### Available data
********

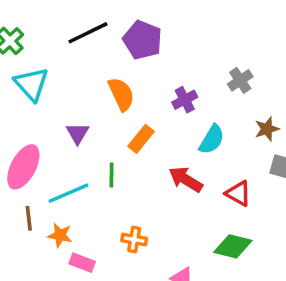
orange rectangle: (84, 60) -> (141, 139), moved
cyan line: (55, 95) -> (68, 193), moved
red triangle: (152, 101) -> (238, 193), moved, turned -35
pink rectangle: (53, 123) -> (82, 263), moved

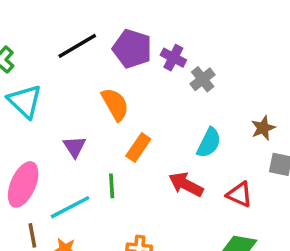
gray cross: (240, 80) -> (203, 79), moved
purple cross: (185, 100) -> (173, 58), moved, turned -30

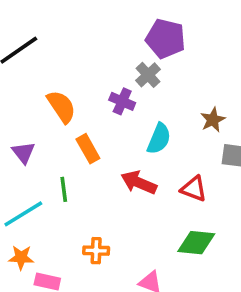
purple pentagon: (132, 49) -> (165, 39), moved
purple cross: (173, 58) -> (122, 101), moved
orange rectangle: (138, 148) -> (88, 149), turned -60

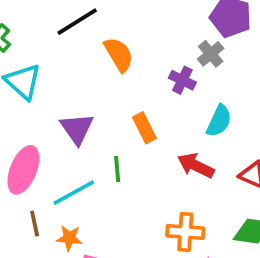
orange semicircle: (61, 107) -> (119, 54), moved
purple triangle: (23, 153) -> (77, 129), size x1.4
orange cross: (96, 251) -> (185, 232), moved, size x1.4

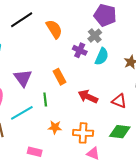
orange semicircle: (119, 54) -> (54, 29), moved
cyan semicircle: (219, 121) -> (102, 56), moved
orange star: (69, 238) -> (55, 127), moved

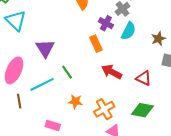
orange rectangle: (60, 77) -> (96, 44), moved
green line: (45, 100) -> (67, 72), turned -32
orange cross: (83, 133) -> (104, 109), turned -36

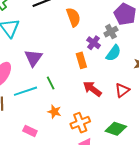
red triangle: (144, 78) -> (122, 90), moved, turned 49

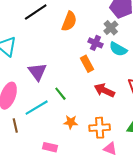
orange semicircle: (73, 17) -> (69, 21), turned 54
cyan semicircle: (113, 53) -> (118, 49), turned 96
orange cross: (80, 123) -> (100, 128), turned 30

********

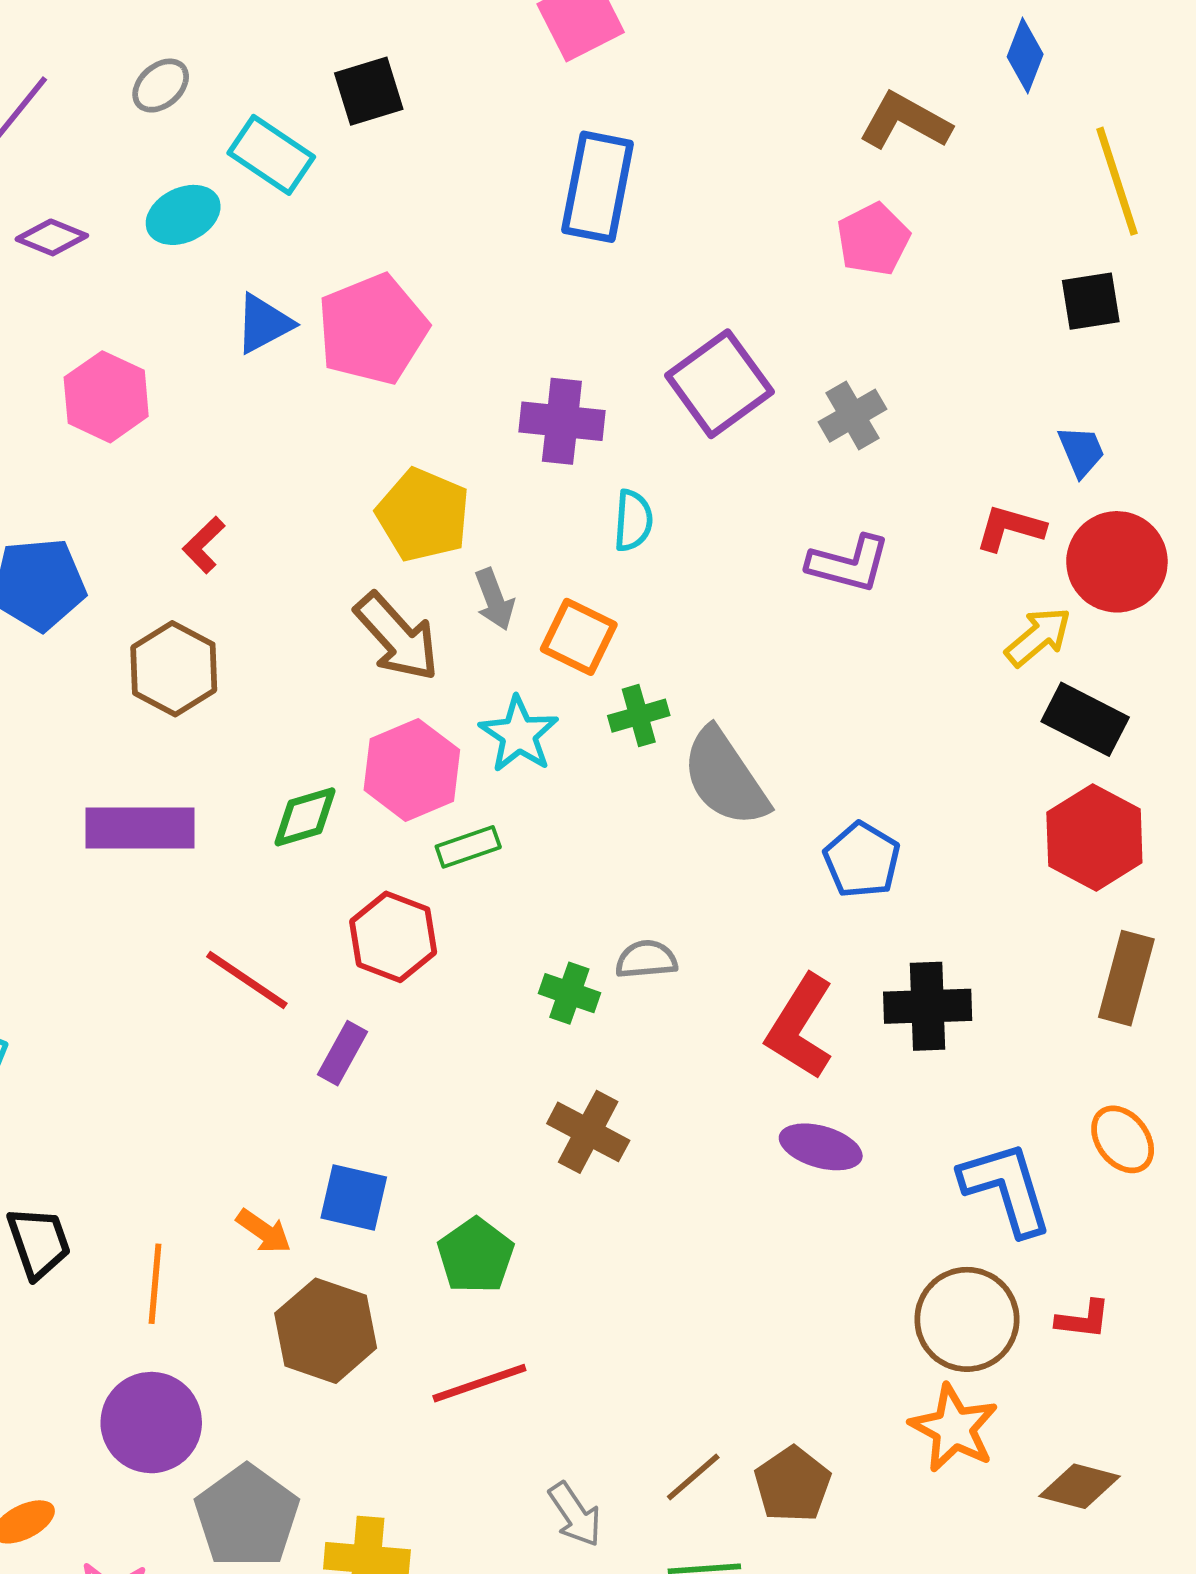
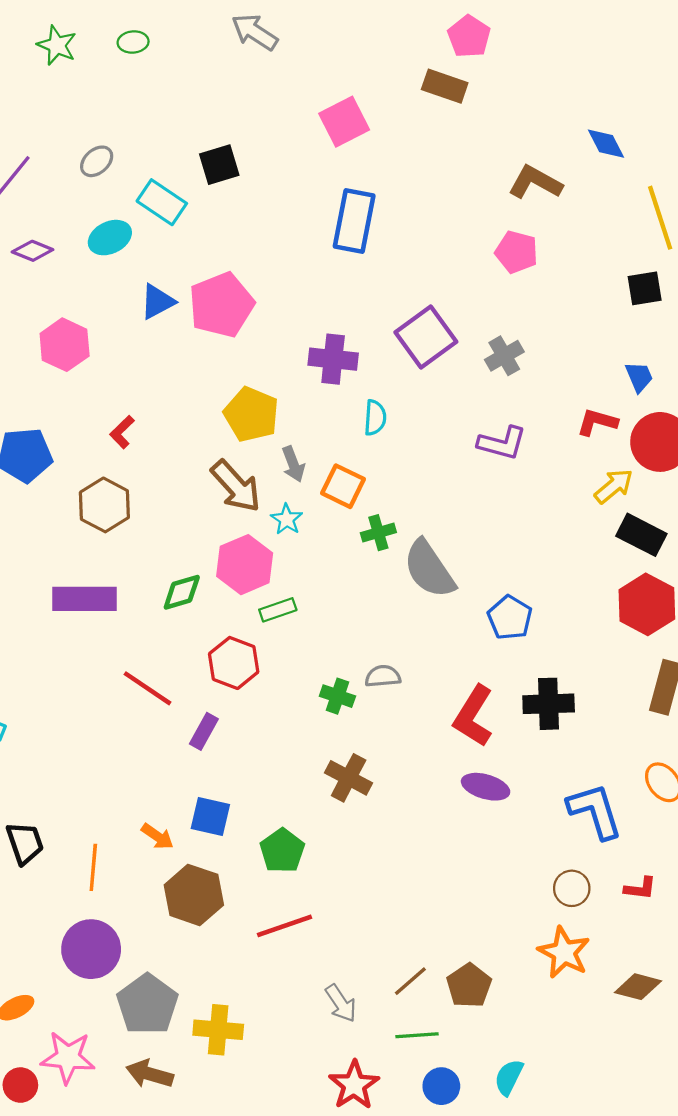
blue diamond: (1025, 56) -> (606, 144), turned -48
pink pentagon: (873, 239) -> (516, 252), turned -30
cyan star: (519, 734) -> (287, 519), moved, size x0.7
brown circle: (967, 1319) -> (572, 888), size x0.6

********

### Requirement
Locate all lines in the listing above with the word "semicircle" and copy them.

### Response box
orange semicircle: (61, 107) -> (119, 54), moved
orange semicircle: (119, 54) -> (54, 29), moved
cyan semicircle: (219, 121) -> (102, 56), moved
orange semicircle: (73, 17) -> (69, 21), turned 54
cyan semicircle: (113, 53) -> (118, 49), turned 96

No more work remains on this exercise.